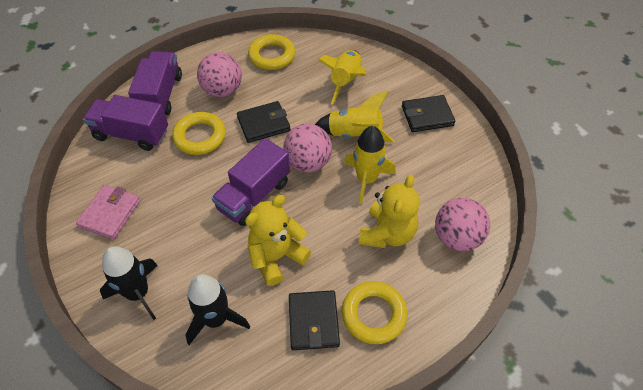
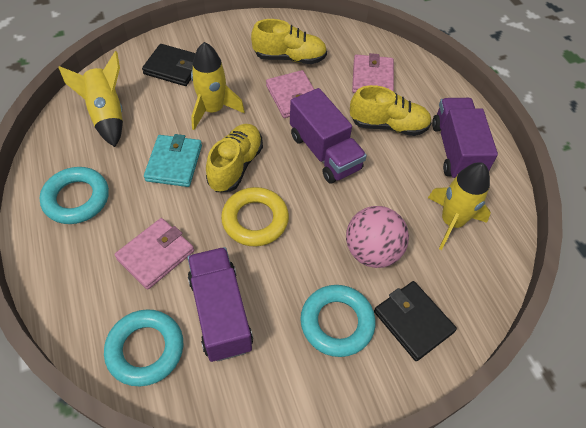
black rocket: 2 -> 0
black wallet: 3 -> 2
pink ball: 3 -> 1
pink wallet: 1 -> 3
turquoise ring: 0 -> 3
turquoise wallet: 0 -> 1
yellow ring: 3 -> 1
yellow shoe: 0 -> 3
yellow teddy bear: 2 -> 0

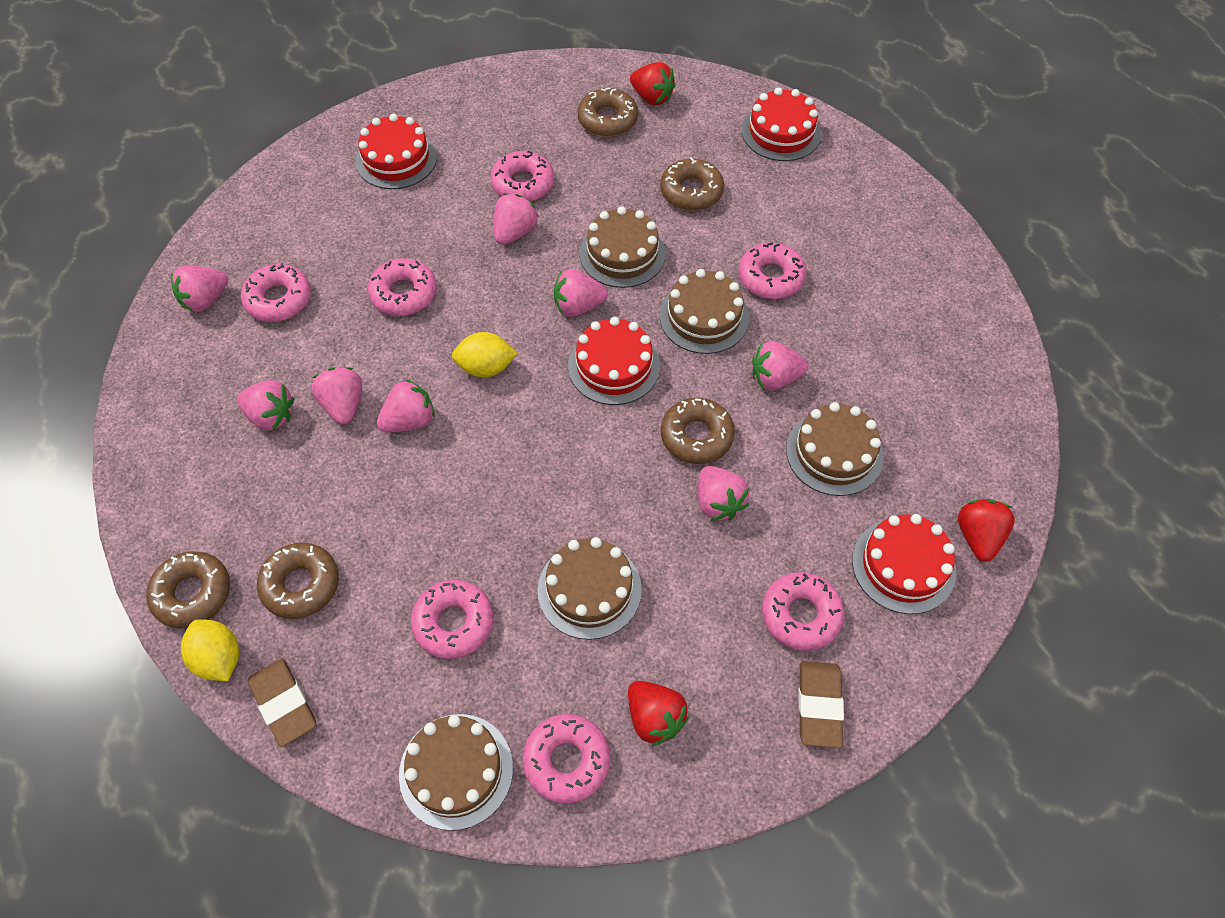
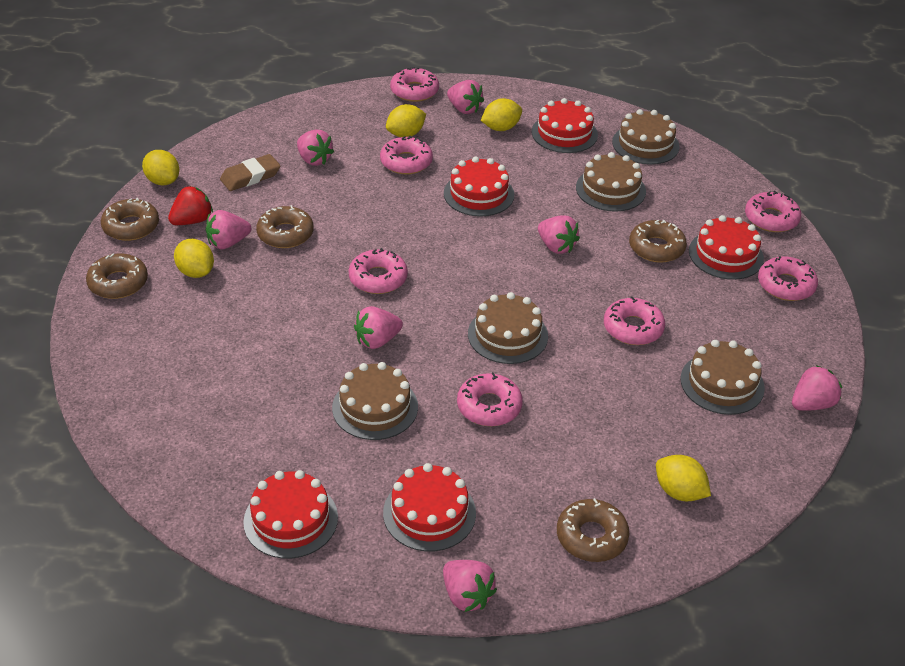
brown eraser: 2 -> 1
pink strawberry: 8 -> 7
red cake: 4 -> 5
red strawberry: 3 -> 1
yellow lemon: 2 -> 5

# # # # #

ACTION ITEM> Print the full listing above exactly. Pictures stay out of the copy.

SOLVED PROBLEM>
black rocket: 2 -> 0
black wallet: 3 -> 2
pink ball: 3 -> 1
pink wallet: 1 -> 3
turquoise ring: 0 -> 3
turquoise wallet: 0 -> 1
yellow ring: 3 -> 1
yellow shoe: 0 -> 3
yellow teddy bear: 2 -> 0

brown eraser: 2 -> 1
pink strawberry: 8 -> 7
red cake: 4 -> 5
red strawberry: 3 -> 1
yellow lemon: 2 -> 5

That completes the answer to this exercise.